═══ Recorded data
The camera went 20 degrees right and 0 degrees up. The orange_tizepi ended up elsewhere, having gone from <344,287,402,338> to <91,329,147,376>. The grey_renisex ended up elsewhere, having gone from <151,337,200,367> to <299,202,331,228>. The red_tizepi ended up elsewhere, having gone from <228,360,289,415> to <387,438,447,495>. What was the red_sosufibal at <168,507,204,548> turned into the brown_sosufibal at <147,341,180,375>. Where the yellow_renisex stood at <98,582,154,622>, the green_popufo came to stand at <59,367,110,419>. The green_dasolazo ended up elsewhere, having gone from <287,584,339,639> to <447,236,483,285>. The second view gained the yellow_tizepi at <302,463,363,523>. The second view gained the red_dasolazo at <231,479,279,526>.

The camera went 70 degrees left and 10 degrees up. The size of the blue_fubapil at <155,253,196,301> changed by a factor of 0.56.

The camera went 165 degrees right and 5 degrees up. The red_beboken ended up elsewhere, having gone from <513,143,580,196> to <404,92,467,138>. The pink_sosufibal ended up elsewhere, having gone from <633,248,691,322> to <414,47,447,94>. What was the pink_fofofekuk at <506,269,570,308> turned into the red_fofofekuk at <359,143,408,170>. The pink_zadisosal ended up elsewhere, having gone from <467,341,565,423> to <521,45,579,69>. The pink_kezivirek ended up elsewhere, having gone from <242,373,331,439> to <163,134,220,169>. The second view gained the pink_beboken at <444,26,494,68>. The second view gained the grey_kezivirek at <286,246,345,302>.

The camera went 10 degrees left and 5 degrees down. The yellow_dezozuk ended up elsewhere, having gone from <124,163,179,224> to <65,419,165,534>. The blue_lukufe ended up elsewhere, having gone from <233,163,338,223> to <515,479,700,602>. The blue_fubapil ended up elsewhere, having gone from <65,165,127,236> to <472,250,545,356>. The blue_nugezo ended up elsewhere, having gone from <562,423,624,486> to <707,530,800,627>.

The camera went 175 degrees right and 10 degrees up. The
══════
Would you output every record above exactly as it stands?

The camera went 20 degrees right and 0 degrees up. The orange_tizepi ended up elsewhere, having gone from <344,287,402,338> to <91,329,147,376>. The grey_renisex ended up elsewhere, having gone from <151,337,200,367> to <299,202,331,228>. The red_tizepi ended up elsewhere, having gone from <228,360,289,415> to <387,438,447,495>. What was the red_sosufibal at <168,507,204,548> turned into the brown_sosufibal at <147,341,180,375>. Where the yellow_renisex stood at <98,582,154,622>, the green_popufo came to stand at <59,367,110,419>. The green_dasolazo ended up elsewhere, having gone from <287,584,339,639> to <447,236,483,285>. The second view gained the yellow_tizepi at <302,463,363,523>. The second view gained the red_dasolazo at <231,479,279,526>.

The camera went 70 degrees left and 10 degrees up. The size of the blue_fubapil at <155,253,196,301> changed by a factor of 0.56.

The camera went 165 degrees right and 5 degrees up. The red_beboken ended up elsewhere, having gone from <513,143,580,196> to <404,92,467,138>. The pink_sosufibal ended up elsewhere, having gone from <633,248,691,322> to <414,47,447,94>. What was the pink_fofofekuk at <506,269,570,308> turned into the red_fofofekuk at <359,143,408,170>. The pink_zadisosal ended up elsewhere, having gone from <467,341,565,423> to <521,45,579,69>. The pink_kezivirek ended up elsewhere, having gone from <242,373,331,439> to <163,134,220,169>. The second view gained the pink_beboken at <444,26,494,68>. The second view gained the grey_kezivirek at <286,246,345,302>.

The camera went 10 degrees left and 5 degrees down. The yellow_dezozuk ended up elsewhere, having gone from <124,163,179,224> to <65,419,165,534>. The blue_lukufe ended up elsewhere, having gone from <233,163,338,223> to <515,479,700,602>. The blue_fubapil ended up elsewhere, having gone from <65,165,127,236> to <472,250,545,356>. The blue_nugezo ended up elsewhere, having gone from <562,423,624,486> to <707,530,800,627>.

The camera went 175 degrees right and 10 degrees up. The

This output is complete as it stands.